» **Problem to solve**
Copy the result of filtering the entries below for lines that include the string "DGND".

» **Provided records**
┏━━

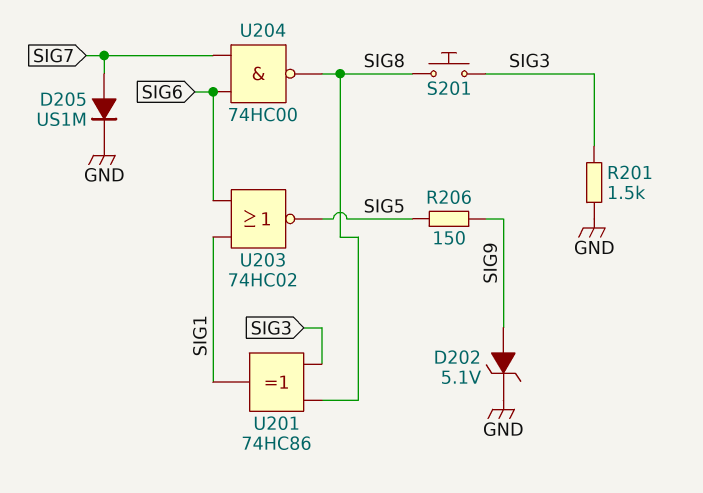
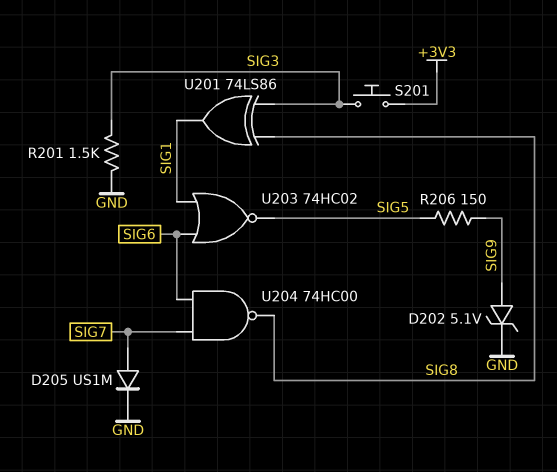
S201: button (SIG3, SIG8) -> button (+3V3, SIG3)
U201: XOR 74HC86 (in SIG3, in SIG8, out SIG1) -> XOR 74LS86 (in SIG3, in SIG8, out SIG1)

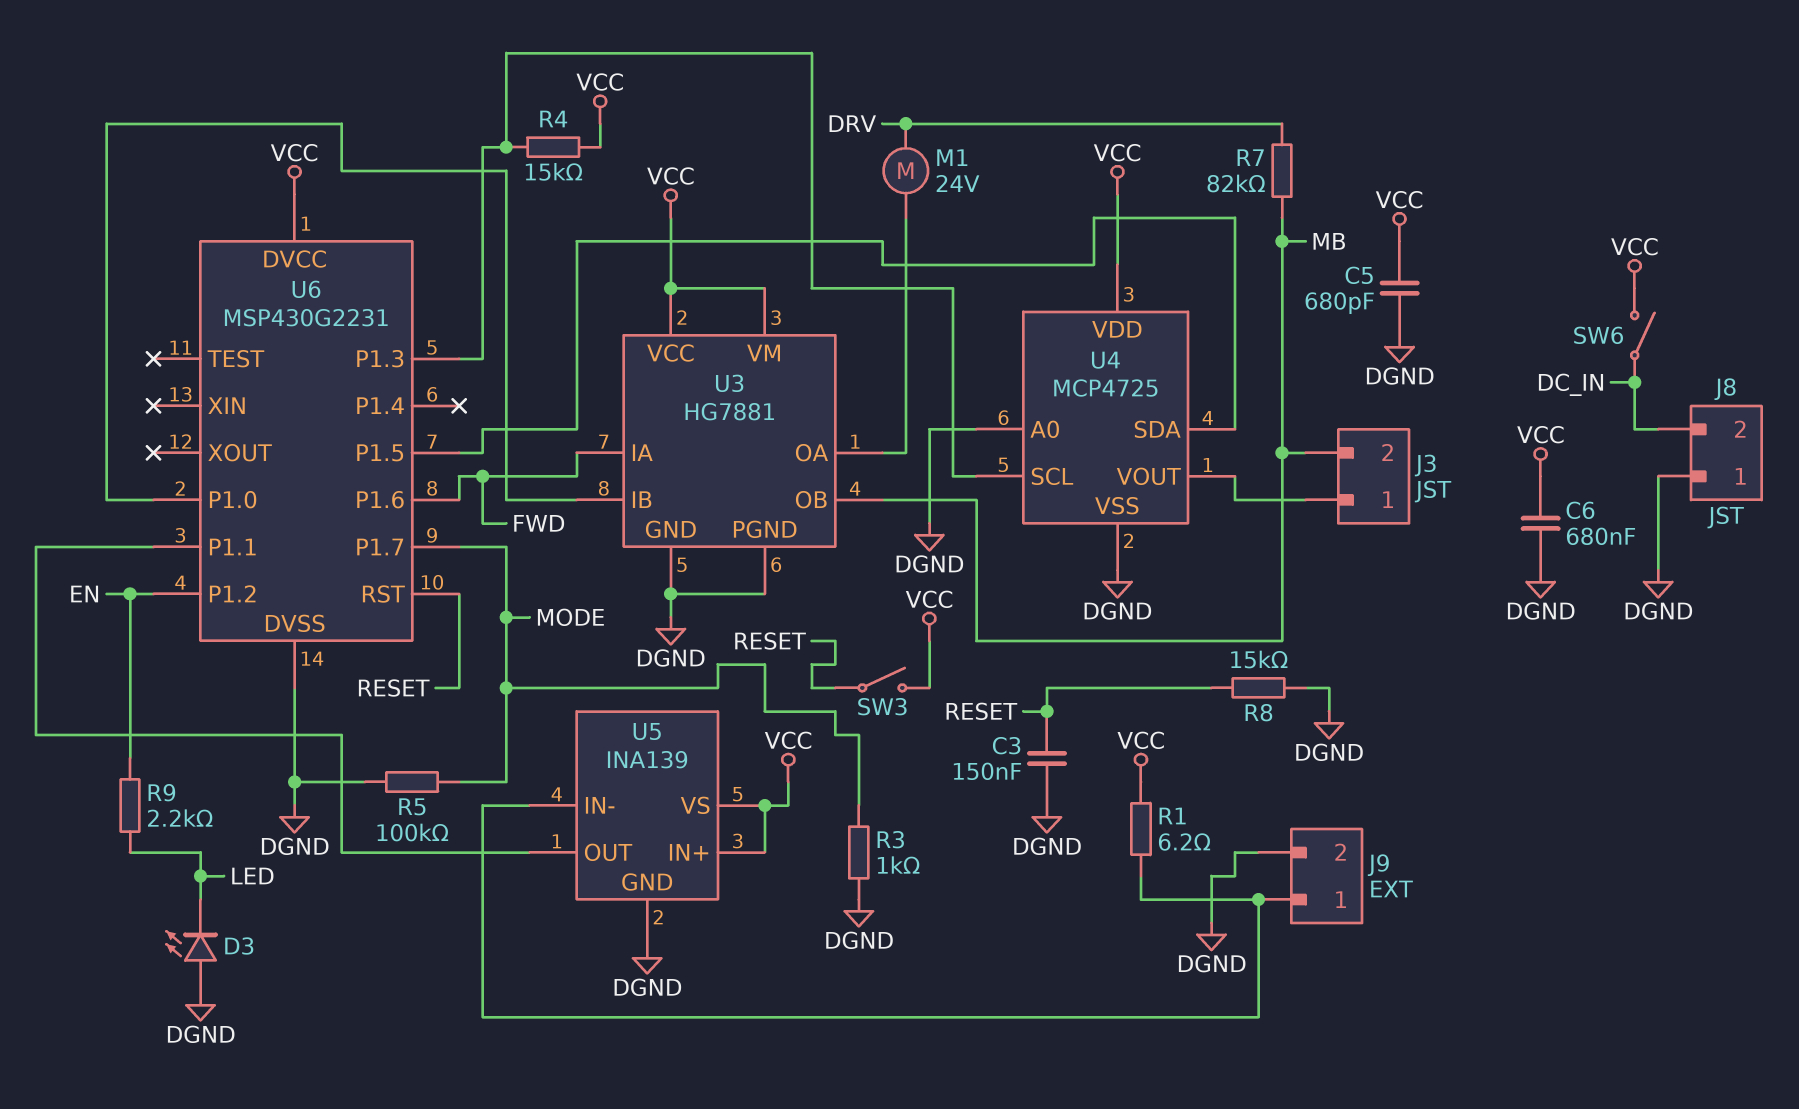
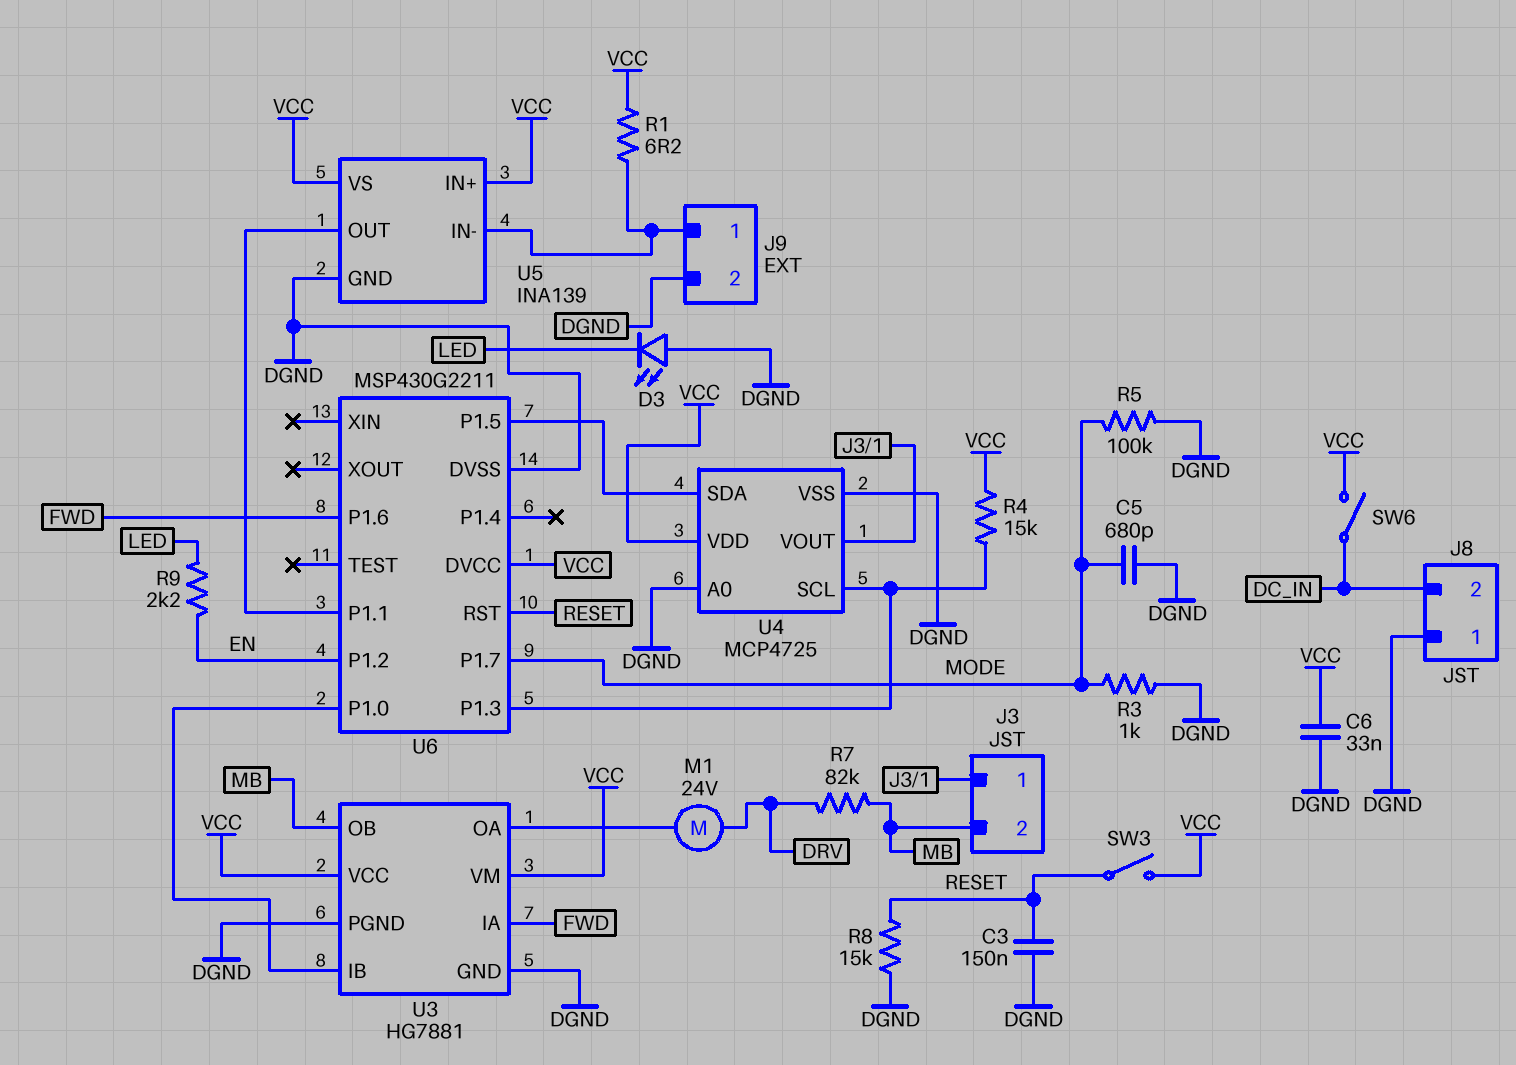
C5: 680pF (DGND, VCC) -> 680pF (DGND, MODE)
C6: 680nF (DGND, VCC) -> 33nF (DGND, VCC)
U6: MSP430G2231 -> MSP430G2211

┗━━

» **Task response**
C5: 680pF (DGND, VCC) -> 680pF (DGND, MODE)
C6: 680nF (DGND, VCC) -> 33nF (DGND, VCC)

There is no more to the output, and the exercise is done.